Source data Start Marker
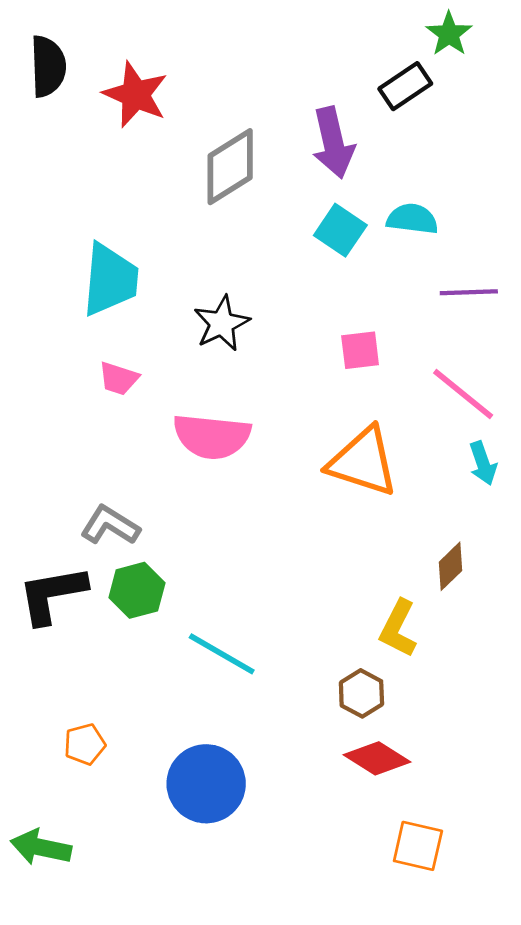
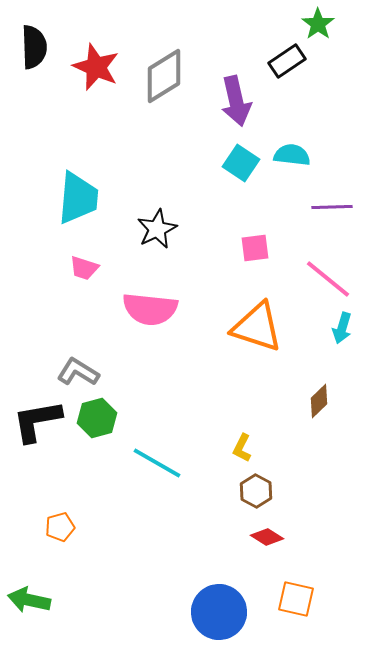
gray diamond: (230, 167) -> (164, 76), moved
cyan arrow: (483, 463) -> (342, 328), turned 36
yellow L-shape: (398, 628) -> (242, 448), moved, size x0.7
red diamond: (377, 758) -> (267, 537), size x0.7
blue circle: (206, 784) -> (219, 612), moved

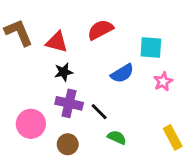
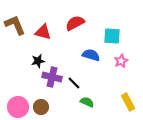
black star: (64, 72) -> (38, 61), moved
blue semicircle: (122, 73) -> (91, 55), turned -132
pink circle: (31, 124) -> (18, 107), moved
brown circle: (68, 144) -> (41, 107), moved

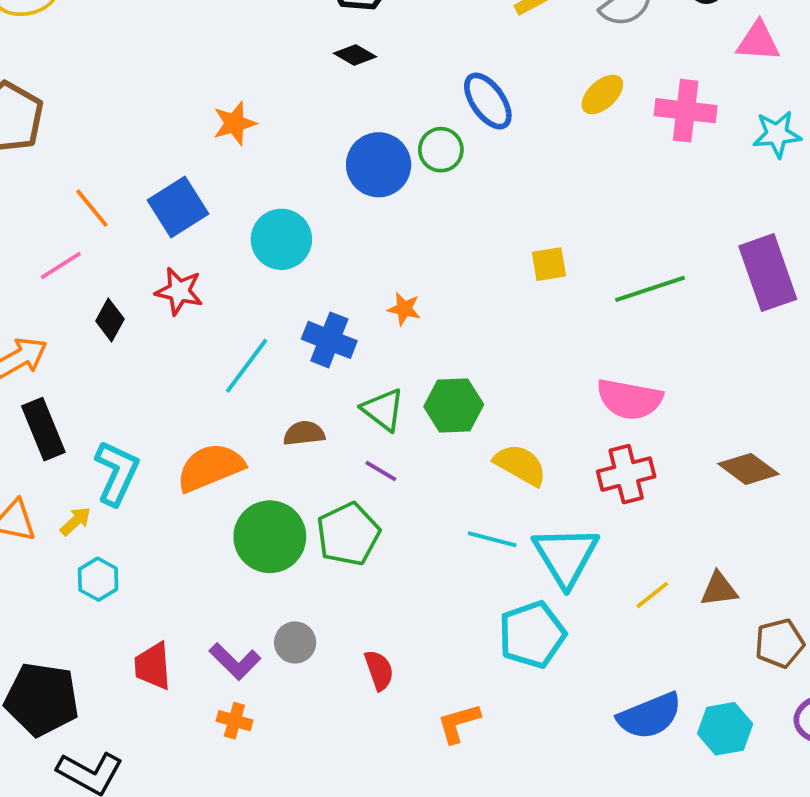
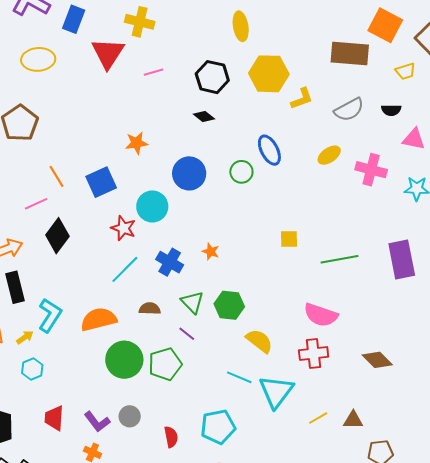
blue circle: (379, 165) -> (189, 173), moved
red star: (179, 291) -> (123, 228), moved
black diamond: (110, 320) -> (57, 236), size x1.6
cyan pentagon: (532, 635) -> (218, 427), moved

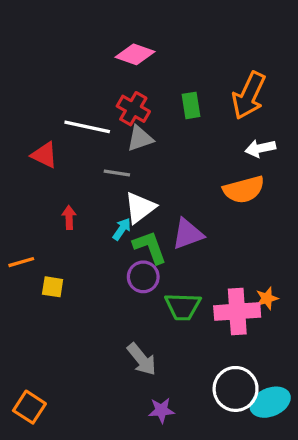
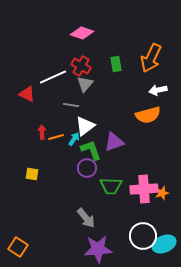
white line: (87, 127) -> (53, 77), turned -36
gray triangle: (140, 138) -> (85, 84), turned -30
orange line: (21, 262) -> (56, 137), moved
orange star: (267, 298) -> (162, 193), moved
purple star: (161, 410) -> (98, 249), size x1.8

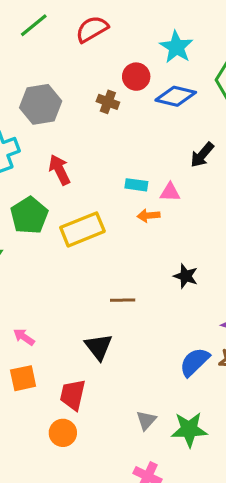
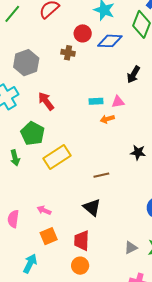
yellow rectangle: (82, 229) -> (57, 157), moved
gray triangle: (146, 420) -> (131, 248), turned 32

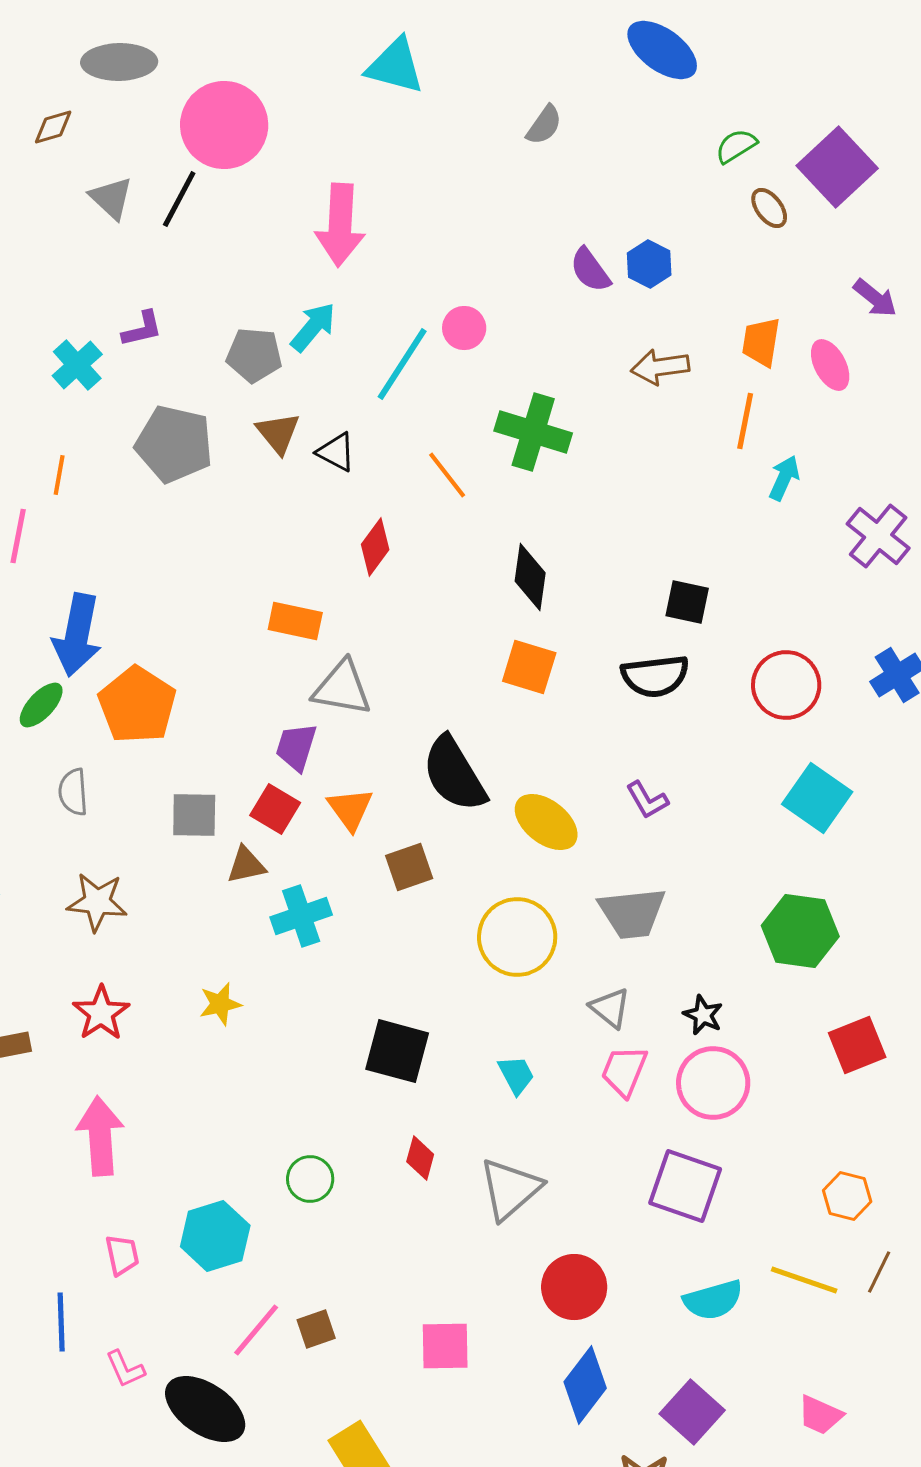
Source data End Marker
(Required action)
In the answer, the entries must appear exactly as above, without the images.

(Response to this task)
gray diamond: (230, 167) -> (164, 76), moved
cyan arrow: (483, 463) -> (342, 328), turned 36
yellow L-shape: (398, 628) -> (242, 448), moved, size x0.7
red diamond: (377, 758) -> (267, 537), size x0.7
blue circle: (206, 784) -> (219, 612), moved

black star: (64, 72) -> (38, 61), moved
blue semicircle: (122, 73) -> (91, 55), turned -132
pink circle: (31, 124) -> (18, 107), moved
brown circle: (68, 144) -> (41, 107), moved

blue circle: (379, 165) -> (189, 173), moved
red star: (179, 291) -> (123, 228), moved
black diamond: (110, 320) -> (57, 236), size x1.6
cyan pentagon: (532, 635) -> (218, 427), moved

white line: (87, 127) -> (53, 77), turned -36
gray triangle: (140, 138) -> (85, 84), turned -30
orange line: (21, 262) -> (56, 137), moved
orange star: (267, 298) -> (162, 193), moved
purple star: (161, 410) -> (98, 249), size x1.8

yellow rectangle: (82, 229) -> (57, 157), moved
gray triangle: (146, 420) -> (131, 248), turned 32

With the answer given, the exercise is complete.